Every record, from the first to the last, is to be printed again exactly.

##### DATA EXCERPTS

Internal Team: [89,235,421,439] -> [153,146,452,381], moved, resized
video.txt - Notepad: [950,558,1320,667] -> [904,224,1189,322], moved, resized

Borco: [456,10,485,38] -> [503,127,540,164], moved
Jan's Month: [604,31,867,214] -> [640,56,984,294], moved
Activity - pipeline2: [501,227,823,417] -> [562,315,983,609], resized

##########

**YOUR SOLUTION:**
Internal Team: [89,235,421,439] -> [153,146,452,381], moved, resized
video.txt - Notepad: [950,558,1320,667] -> [904,224,1189,322], moved, resized

Borco: [456,10,485,38] -> [503,127,540,164], moved
Jan's Month: [604,31,867,214] -> [640,56,984,294], moved
Activity - pipeline2: [501,227,823,417] -> [562,315,983,609], resized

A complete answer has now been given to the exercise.